### Exercise objective
Take the entries below and print only the lines from the one with "camera: 85 degrees left, 0 degrees up" through the one with "(620, 518) = (346, 100): none -> white phone", exactly as they stand, both ends included.

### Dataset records
== == ==

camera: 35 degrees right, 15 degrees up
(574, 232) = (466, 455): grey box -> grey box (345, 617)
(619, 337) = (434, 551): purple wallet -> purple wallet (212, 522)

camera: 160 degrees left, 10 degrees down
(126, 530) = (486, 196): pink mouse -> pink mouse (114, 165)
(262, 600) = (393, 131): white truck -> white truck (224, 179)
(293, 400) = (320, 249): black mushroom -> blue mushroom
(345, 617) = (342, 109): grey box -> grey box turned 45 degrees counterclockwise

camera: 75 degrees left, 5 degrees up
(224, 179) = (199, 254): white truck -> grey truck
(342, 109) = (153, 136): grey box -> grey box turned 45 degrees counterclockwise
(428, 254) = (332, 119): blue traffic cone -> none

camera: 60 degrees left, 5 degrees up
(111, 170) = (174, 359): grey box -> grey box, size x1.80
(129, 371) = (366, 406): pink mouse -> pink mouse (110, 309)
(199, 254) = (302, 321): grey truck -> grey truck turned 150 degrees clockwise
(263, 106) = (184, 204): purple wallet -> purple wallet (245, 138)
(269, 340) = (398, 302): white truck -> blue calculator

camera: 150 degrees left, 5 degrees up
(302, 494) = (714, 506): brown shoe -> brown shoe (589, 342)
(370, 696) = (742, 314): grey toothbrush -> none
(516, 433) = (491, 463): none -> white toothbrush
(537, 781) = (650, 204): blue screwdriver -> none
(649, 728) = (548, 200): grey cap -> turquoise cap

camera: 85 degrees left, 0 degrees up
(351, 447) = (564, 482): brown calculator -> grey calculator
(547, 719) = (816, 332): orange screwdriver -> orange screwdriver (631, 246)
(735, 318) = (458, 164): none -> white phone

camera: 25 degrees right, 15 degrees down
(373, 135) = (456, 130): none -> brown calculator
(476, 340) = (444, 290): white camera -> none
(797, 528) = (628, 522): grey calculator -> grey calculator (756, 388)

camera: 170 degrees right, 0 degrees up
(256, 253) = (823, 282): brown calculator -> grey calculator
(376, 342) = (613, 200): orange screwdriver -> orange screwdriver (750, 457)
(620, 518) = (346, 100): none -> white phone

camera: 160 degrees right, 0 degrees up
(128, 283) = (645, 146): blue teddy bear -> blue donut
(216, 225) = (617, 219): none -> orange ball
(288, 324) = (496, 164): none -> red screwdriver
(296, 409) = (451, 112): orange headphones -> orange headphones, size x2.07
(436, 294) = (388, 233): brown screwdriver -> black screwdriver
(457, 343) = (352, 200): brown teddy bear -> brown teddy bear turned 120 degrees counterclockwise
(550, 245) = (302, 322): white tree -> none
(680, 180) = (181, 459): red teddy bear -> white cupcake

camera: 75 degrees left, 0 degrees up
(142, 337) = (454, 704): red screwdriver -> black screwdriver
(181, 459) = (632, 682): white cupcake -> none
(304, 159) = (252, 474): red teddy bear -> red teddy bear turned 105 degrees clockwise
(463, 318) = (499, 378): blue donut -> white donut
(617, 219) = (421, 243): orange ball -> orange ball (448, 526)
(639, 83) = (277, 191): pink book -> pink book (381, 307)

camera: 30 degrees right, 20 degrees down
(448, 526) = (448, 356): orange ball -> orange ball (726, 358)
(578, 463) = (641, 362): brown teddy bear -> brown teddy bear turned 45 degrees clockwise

== == ==

### Problem solution
camera: 85 degrees left, 0 degrees up
(351, 447) = (564, 482): brown calculator -> grey calculator
(547, 719) = (816, 332): orange screwdriver -> orange screwdriver (631, 246)
(735, 318) = (458, 164): none -> white phone

camera: 25 degrees right, 15 degrees down
(373, 135) = (456, 130): none -> brown calculator
(476, 340) = (444, 290): white camera -> none
(797, 528) = (628, 522): grey calculator -> grey calculator (756, 388)

camera: 170 degrees right, 0 degrees up
(256, 253) = (823, 282): brown calculator -> grey calculator
(376, 342) = (613, 200): orange screwdriver -> orange screwdriver (750, 457)
(620, 518) = (346, 100): none -> white phone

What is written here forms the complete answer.